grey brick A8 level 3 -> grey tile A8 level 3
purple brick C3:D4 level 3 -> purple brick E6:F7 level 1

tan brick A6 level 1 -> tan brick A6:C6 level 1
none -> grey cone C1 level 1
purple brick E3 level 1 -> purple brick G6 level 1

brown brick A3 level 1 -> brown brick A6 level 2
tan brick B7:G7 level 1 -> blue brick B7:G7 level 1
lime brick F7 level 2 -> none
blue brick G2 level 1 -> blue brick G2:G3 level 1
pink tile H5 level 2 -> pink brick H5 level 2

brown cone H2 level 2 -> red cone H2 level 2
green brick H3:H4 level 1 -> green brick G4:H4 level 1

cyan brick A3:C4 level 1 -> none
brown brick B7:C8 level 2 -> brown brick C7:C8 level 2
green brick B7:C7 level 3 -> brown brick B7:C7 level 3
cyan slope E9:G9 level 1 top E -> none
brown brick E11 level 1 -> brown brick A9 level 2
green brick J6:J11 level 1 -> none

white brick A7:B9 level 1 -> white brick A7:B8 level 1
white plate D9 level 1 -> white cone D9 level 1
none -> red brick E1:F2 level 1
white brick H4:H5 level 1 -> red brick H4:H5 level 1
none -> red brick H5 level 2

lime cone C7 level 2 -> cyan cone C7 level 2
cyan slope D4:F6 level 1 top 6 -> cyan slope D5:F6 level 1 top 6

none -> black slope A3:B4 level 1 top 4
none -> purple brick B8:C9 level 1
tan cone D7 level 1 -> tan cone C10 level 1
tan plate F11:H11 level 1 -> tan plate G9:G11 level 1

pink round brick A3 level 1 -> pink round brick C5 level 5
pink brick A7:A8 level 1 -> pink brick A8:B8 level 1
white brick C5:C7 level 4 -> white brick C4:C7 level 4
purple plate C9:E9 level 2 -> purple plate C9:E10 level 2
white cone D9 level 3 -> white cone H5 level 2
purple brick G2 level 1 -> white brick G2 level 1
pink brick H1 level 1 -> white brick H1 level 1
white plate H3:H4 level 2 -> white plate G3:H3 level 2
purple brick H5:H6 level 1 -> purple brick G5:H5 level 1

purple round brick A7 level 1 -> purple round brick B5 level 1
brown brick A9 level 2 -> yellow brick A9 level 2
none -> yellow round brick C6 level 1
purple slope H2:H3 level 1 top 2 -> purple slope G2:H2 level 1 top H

EXERCISE DESCRIPTION
Please give an exact copy of the entries above, from the line with "purple brick E3" down to the line with "pink tile H5 level 2 -> pink brick H5 level 2", inclusive, and nothing else.

ANSWER SECTION
purple brick E3 level 1 -> purple brick G6 level 1

brown brick A3 level 1 -> brown brick A6 level 2
tan brick B7:G7 level 1 -> blue brick B7:G7 level 1
lime brick F7 level 2 -> none
blue brick G2 level 1 -> blue brick G2:G3 level 1
pink tile H5 level 2 -> pink brick H5 level 2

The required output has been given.